Needed from the data below: all lines that contain the word "polygon".

STORED DATA: Begin

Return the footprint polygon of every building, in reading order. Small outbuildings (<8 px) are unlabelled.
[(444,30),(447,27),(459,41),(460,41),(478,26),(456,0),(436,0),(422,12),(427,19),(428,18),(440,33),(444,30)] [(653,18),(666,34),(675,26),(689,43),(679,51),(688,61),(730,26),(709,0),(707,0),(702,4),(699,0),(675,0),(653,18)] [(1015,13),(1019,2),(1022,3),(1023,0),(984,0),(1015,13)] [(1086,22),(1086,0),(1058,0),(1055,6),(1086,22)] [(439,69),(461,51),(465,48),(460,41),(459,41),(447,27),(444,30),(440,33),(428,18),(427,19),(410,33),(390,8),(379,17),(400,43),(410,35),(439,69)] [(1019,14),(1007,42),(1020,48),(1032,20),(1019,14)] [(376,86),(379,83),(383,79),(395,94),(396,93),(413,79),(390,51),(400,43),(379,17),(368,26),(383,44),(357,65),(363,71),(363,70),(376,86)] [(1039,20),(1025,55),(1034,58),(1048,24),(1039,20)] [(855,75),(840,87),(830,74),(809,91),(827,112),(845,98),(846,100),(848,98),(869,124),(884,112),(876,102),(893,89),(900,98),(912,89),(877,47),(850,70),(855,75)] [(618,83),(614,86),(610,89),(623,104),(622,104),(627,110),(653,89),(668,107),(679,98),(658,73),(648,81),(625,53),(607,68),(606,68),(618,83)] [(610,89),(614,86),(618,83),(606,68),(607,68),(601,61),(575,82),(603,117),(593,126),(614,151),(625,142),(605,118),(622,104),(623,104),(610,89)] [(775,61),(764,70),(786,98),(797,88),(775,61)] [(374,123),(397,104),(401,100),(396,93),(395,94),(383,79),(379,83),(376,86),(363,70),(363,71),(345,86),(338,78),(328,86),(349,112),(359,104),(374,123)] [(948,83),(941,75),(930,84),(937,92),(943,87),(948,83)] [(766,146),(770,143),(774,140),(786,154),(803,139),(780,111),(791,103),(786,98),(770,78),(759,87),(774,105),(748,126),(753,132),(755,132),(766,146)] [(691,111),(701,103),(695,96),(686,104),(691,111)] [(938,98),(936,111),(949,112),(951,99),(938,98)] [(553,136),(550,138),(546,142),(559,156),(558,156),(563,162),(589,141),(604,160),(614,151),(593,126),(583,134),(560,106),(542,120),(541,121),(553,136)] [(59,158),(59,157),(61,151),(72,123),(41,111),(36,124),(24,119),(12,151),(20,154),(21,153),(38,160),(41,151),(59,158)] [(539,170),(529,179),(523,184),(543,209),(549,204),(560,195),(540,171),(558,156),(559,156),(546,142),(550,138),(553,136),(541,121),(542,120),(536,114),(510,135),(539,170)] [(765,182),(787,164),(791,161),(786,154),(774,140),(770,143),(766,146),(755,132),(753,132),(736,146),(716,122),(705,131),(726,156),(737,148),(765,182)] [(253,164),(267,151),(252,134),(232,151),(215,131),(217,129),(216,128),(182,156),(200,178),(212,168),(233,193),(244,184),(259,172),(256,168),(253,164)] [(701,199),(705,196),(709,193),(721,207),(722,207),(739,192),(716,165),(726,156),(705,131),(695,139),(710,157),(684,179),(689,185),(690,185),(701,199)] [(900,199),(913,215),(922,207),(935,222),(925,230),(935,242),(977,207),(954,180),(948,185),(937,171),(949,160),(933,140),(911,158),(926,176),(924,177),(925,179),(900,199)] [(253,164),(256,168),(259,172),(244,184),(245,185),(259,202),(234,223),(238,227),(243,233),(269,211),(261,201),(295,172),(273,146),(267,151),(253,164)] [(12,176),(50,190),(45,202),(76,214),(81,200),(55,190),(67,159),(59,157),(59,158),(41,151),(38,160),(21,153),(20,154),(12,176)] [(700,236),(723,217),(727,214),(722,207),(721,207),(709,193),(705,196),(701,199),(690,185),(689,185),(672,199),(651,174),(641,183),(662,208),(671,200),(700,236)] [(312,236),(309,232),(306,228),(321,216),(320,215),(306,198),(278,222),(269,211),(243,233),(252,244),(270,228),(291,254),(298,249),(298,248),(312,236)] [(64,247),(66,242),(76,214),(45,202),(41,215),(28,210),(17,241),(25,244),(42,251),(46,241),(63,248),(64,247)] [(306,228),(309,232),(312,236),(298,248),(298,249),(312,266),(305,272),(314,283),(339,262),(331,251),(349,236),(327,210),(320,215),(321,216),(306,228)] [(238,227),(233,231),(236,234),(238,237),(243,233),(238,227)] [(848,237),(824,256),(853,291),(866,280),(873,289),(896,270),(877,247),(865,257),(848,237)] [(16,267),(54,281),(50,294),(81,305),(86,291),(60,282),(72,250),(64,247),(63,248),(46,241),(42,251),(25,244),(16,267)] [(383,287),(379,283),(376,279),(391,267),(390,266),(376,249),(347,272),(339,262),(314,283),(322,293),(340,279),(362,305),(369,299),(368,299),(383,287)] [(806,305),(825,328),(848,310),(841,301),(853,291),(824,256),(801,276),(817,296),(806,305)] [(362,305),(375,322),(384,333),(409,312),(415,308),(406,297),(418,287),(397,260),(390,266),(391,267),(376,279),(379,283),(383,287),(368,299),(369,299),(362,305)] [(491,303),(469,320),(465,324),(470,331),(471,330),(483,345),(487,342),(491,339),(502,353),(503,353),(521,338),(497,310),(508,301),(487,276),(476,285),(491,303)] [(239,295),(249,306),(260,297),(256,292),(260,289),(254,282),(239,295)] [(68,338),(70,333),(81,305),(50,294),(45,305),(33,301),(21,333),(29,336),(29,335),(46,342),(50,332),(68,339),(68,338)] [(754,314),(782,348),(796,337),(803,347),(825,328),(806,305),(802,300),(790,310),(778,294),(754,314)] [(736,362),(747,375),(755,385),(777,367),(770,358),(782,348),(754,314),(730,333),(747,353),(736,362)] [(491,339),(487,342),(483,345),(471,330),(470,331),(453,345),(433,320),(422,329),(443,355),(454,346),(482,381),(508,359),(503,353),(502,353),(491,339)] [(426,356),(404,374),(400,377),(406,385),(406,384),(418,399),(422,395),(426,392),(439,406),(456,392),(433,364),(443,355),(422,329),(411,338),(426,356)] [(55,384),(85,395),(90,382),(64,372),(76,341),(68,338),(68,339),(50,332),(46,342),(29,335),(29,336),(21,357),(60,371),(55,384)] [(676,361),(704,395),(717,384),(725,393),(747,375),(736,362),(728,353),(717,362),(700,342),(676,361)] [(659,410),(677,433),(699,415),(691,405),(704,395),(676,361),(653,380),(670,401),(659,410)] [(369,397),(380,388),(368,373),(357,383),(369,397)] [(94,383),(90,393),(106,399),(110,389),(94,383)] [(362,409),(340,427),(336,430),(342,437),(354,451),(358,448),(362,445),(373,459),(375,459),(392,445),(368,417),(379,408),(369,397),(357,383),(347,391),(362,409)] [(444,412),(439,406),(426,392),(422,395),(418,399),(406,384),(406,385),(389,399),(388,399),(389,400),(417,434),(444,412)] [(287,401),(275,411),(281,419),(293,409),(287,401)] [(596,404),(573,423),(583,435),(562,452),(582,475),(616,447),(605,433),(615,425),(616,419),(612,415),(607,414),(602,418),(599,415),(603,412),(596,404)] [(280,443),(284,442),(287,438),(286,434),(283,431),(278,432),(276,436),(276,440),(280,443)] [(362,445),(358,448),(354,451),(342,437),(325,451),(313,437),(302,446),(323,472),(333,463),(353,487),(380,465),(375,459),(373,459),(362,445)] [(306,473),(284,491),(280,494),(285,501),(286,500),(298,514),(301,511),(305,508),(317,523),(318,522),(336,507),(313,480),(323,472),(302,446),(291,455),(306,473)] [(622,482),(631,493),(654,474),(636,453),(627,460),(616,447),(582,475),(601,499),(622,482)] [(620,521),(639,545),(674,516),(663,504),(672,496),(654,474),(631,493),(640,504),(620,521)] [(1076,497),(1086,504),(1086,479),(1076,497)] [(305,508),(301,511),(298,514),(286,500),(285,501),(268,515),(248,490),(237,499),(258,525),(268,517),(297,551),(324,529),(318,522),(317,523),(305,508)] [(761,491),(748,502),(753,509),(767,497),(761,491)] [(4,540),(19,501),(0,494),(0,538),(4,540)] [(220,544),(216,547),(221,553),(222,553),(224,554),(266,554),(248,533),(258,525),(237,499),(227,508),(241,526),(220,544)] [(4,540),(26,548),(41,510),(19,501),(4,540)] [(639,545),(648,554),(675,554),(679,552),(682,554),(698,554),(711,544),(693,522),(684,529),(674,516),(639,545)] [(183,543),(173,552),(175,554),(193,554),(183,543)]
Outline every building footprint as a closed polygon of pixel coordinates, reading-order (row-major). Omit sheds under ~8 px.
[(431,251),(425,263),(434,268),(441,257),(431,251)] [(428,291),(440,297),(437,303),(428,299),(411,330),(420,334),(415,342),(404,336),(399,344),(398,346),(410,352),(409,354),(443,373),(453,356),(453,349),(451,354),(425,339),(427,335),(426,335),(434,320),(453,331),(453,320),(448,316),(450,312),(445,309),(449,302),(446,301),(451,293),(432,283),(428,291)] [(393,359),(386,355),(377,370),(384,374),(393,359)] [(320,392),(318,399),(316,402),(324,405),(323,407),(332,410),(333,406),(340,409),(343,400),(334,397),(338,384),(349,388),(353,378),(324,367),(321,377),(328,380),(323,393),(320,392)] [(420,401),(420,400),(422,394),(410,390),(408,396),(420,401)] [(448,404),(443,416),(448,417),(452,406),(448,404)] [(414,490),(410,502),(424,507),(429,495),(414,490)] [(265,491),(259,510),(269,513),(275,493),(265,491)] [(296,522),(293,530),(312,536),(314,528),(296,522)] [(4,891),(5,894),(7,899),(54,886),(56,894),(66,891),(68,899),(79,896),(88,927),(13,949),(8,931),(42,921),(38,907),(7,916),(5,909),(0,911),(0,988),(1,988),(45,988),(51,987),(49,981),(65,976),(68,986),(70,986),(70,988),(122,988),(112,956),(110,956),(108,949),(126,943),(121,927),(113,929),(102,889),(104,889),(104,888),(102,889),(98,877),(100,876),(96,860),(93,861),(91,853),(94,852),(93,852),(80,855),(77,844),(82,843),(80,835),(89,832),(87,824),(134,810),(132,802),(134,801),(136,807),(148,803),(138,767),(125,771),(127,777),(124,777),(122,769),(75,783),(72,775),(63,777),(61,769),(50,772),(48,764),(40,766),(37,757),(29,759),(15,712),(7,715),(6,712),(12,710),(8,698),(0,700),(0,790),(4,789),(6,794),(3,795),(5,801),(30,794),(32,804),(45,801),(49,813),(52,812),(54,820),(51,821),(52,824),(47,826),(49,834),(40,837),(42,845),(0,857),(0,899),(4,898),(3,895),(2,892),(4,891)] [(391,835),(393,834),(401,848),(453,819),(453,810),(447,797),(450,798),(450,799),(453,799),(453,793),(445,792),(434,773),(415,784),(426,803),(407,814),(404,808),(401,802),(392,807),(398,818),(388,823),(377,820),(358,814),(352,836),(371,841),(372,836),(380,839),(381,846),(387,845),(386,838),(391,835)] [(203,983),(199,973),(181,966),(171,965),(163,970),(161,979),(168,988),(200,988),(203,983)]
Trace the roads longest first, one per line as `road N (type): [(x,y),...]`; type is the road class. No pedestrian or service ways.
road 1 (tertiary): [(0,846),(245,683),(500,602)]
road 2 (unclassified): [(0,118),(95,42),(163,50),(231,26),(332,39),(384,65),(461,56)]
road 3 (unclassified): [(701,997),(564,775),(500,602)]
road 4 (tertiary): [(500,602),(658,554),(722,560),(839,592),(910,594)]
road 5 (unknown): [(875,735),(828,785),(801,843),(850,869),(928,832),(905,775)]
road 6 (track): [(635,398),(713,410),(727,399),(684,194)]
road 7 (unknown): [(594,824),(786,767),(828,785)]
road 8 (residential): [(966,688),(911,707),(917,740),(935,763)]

STORED DATA: End

WRITTEN SOLUTION
Return the footprint polygon of every building, in reading order. Small outbuildings (<8 px) are unlabelled.
Outline every building footprint as a closed polygon of pixel coordinates, reading-order (row-major). Omit sheds under ~8 px.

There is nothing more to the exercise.